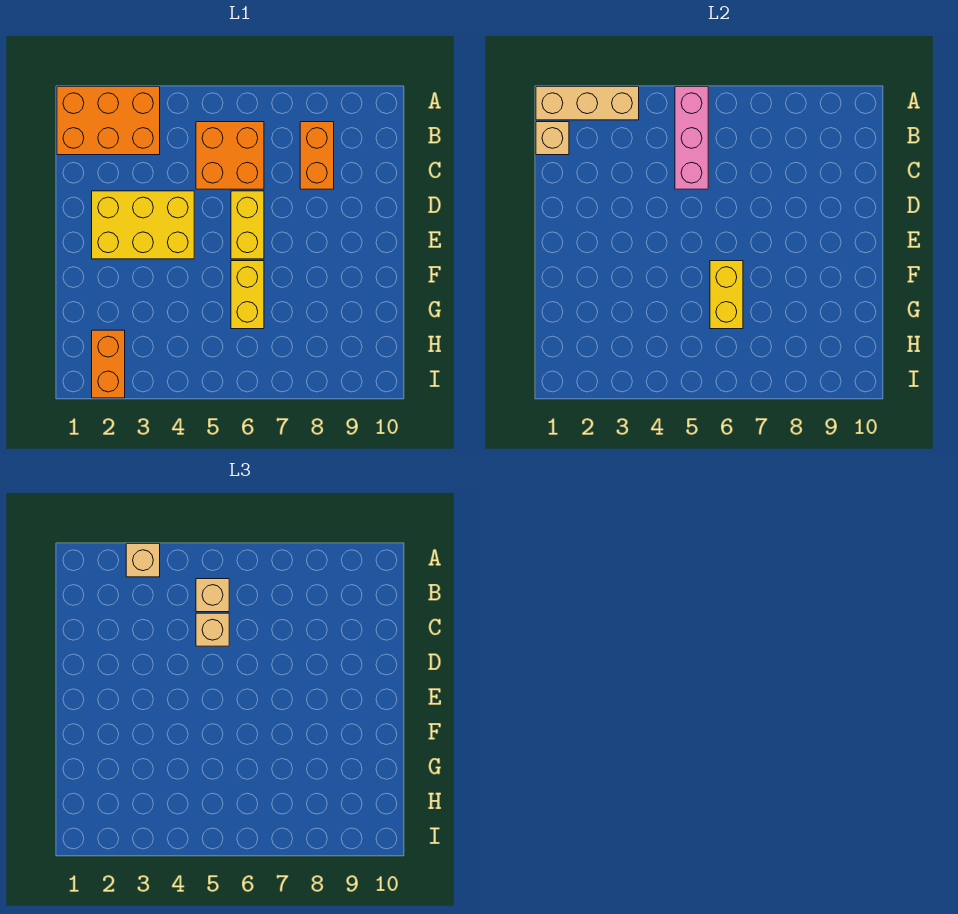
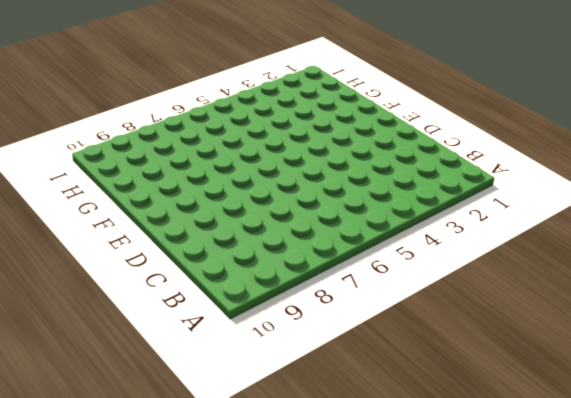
none -> orange brick A1:B3 level 1
none -> orange brick B5:C6 level 1
none -> orange brick B8:C8 level 1

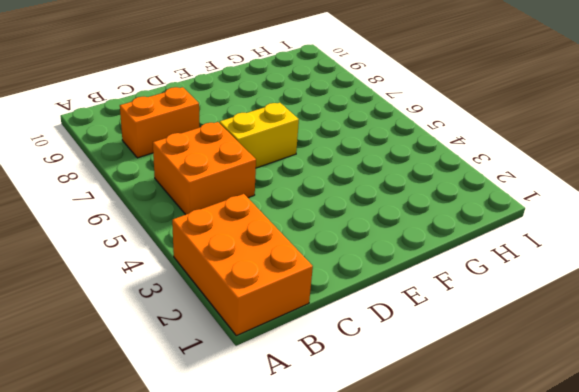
none -> yellow brick D2:E4 level 1
none -> yellow brick F6:G6 level 1
none -> orange brick H2:I2 level 1

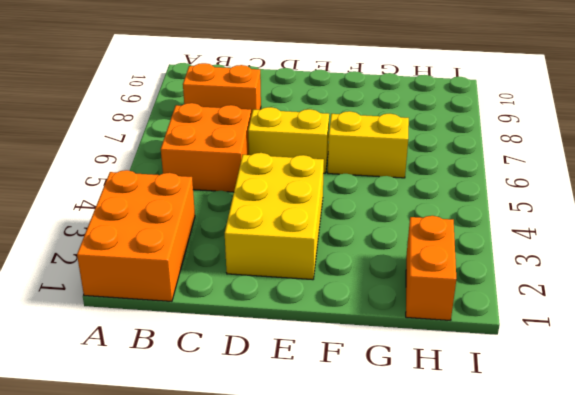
orange brick H1:H2 level 1 -> orange brick H2:I2 level 1
none -> tan brick A1:A3 level 2
none -> pink brick A5:C5 level 2
none -> tan brick B1 level 2

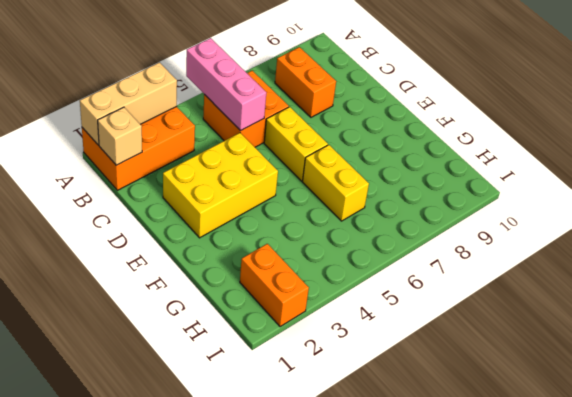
none -> yellow brick F6:G6 level 2
none -> tan brick A3 level 3
none -> tan brick B5 level 3

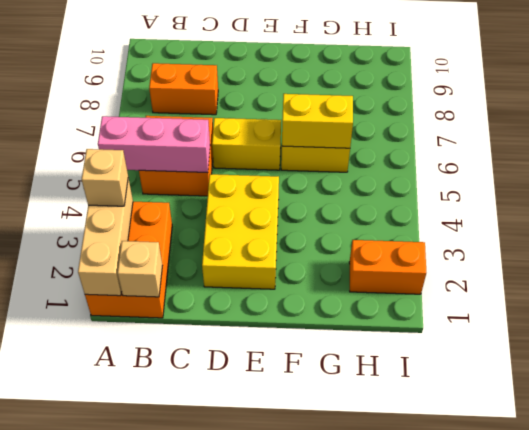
none -> tan brick B5 level 3
none -> tan brick C5 level 3

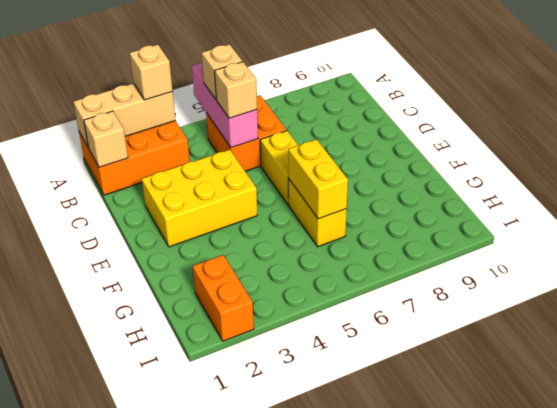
none -> orange brick B8:C8 level 1

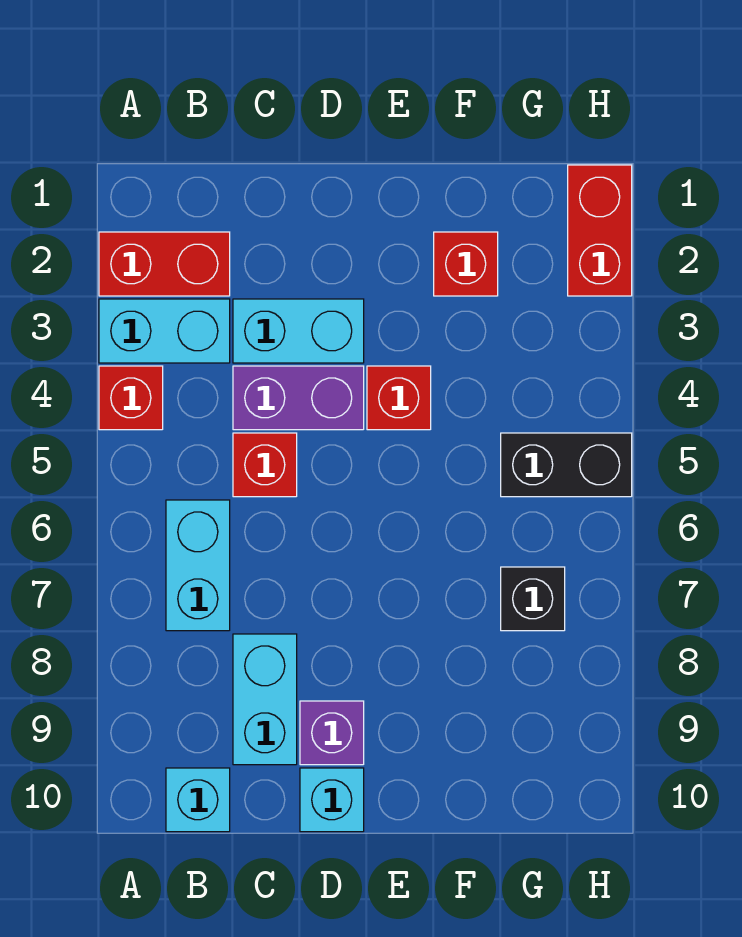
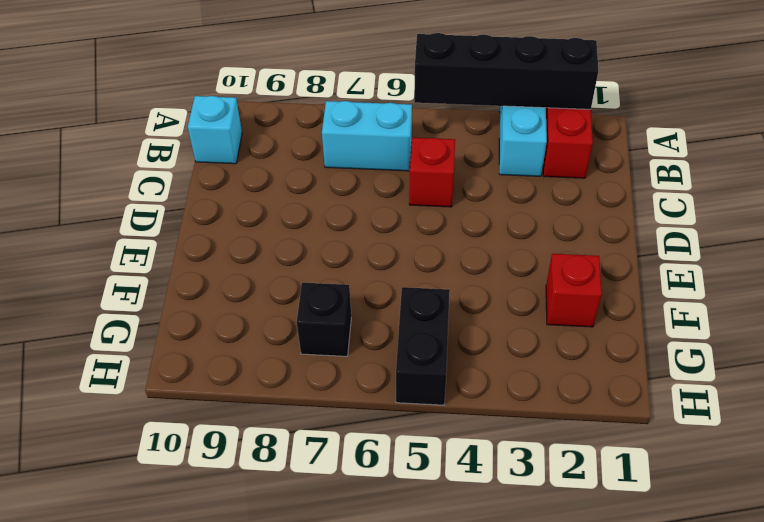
black brick A2:A5 level 2 -> none
none -> red brick A4 level 1
none -> cyan brick C3:D3 level 1
none -> purple brick C4:D4 level 1

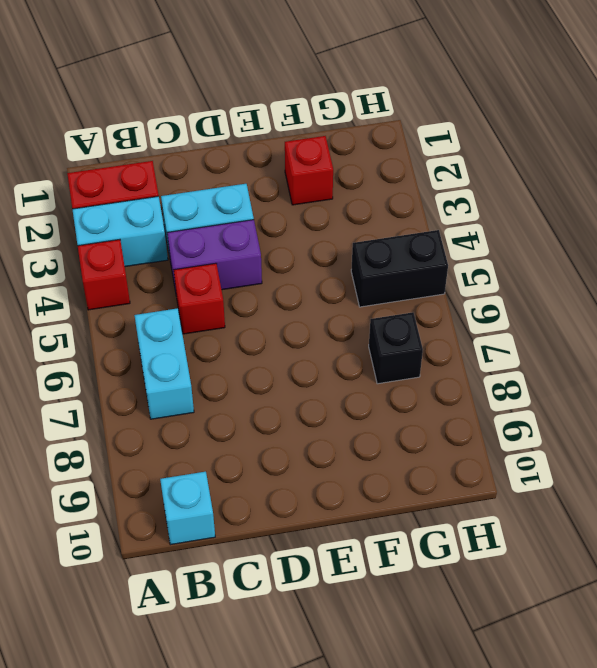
none -> cyan brick C8:C9 level 1
none -> purple brick D9 level 1
none -> cyan brick D10 level 1

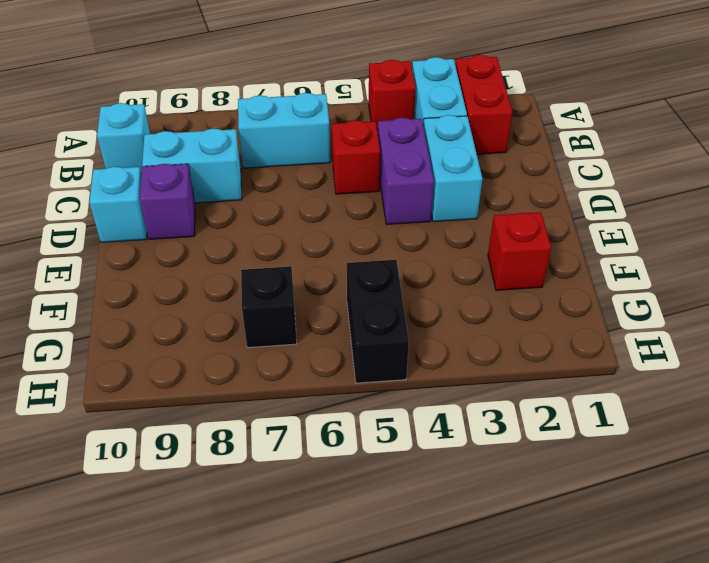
none -> red brick E4 level 1
none -> red brick H1:H2 level 1

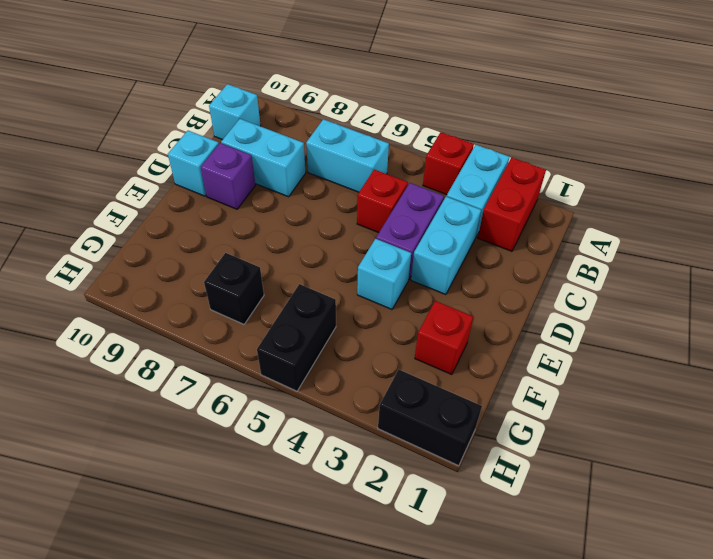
cyan brick E4 level 1 -> red brick E4 level 1
black brick H1:H2 level 1 -> red brick H1:H2 level 1

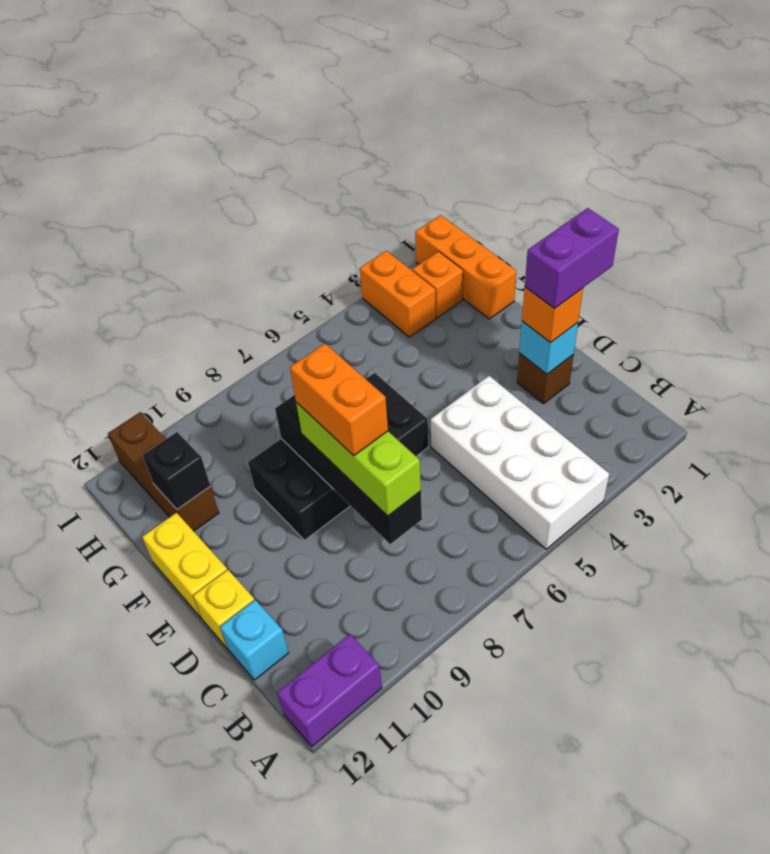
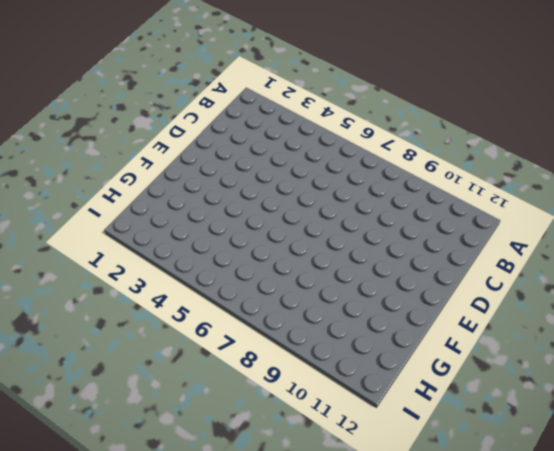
none -> white brick A4:D5 level 1
none -> purple brick A11:A12 level 1
none -> cyan brick C12 level 1

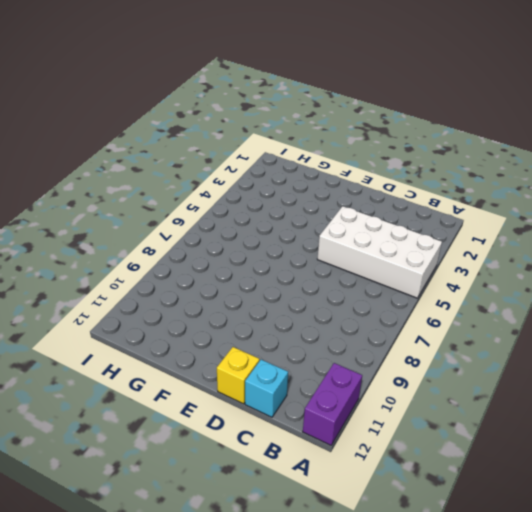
none -> brown brick D2 level 1
none -> black brick E6:F9 level 1
none -> yellow brick E12:F12 level 1

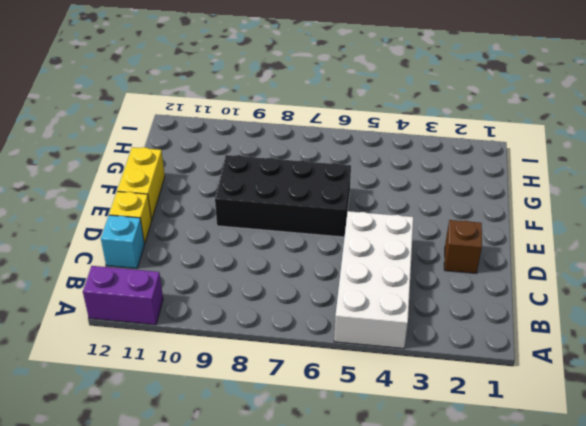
none -> orange brick G1:I1 level 1
none -> brown brick G11:I11 level 1
none -> orange brick H2 level 1

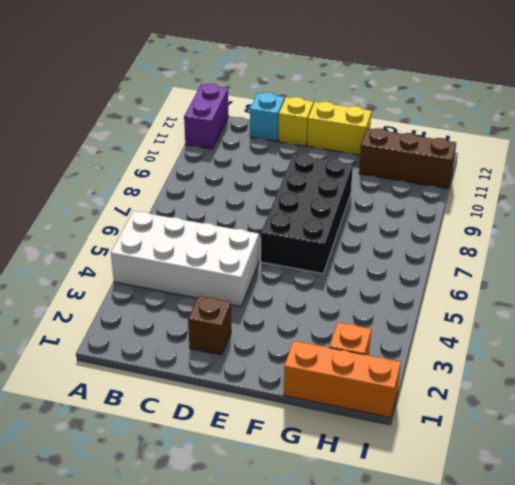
none -> orange brick H3:I3 level 1
none -> black brick C8:F8 level 2
none -> cyan brick D2 level 2

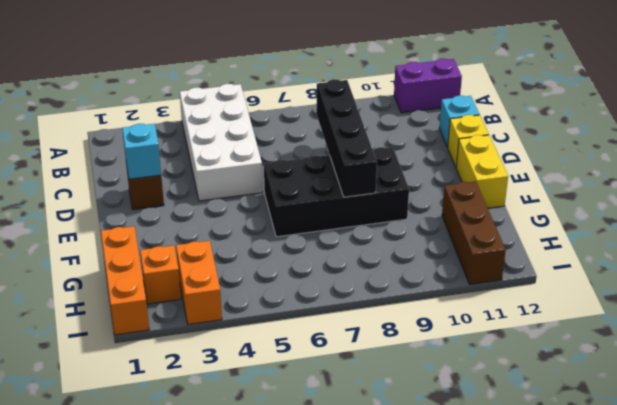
none -> black brick G11 level 2
none -> lime brick C8:E8 level 3
none -> orange brick D2 level 3

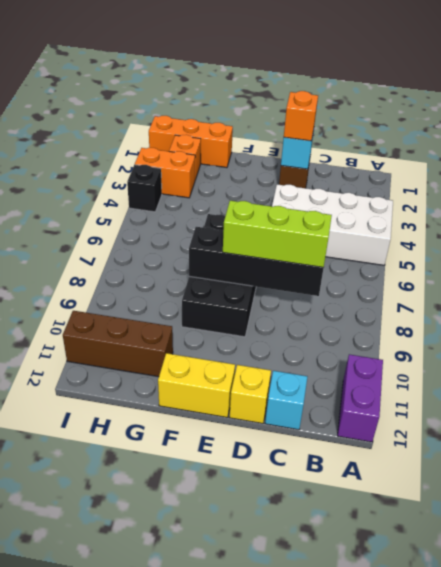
black brick I4 level 1 -> black brick G11 level 2
none -> purple brick D1:D2 level 4
none -> orange brick D8:E8 level 4

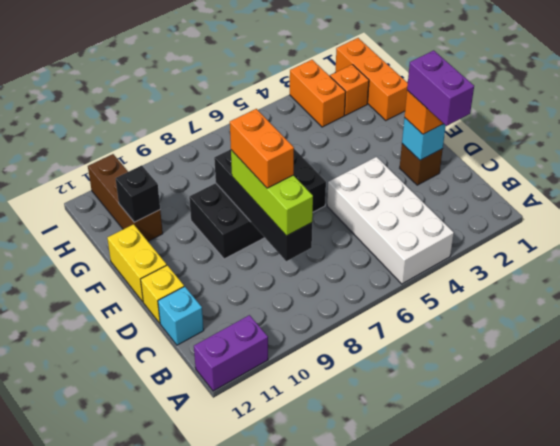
purple brick C2:D2 level 4 -> purple brick D1:D2 level 4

» WHAT YOU HAVE TO DO:
Beginning with the line that contains "none -> black brick G11 level 2" and ending with the last line of the data above, output those lines exactly and nothing more, without any pictures.

» YOUR SOLUTION:
none -> black brick G11 level 2
none -> lime brick C8:E8 level 3
none -> orange brick D2 level 3

black brick I4 level 1 -> black brick G11 level 2
none -> purple brick D1:D2 level 4
none -> orange brick D8:E8 level 4

purple brick C2:D2 level 4 -> purple brick D1:D2 level 4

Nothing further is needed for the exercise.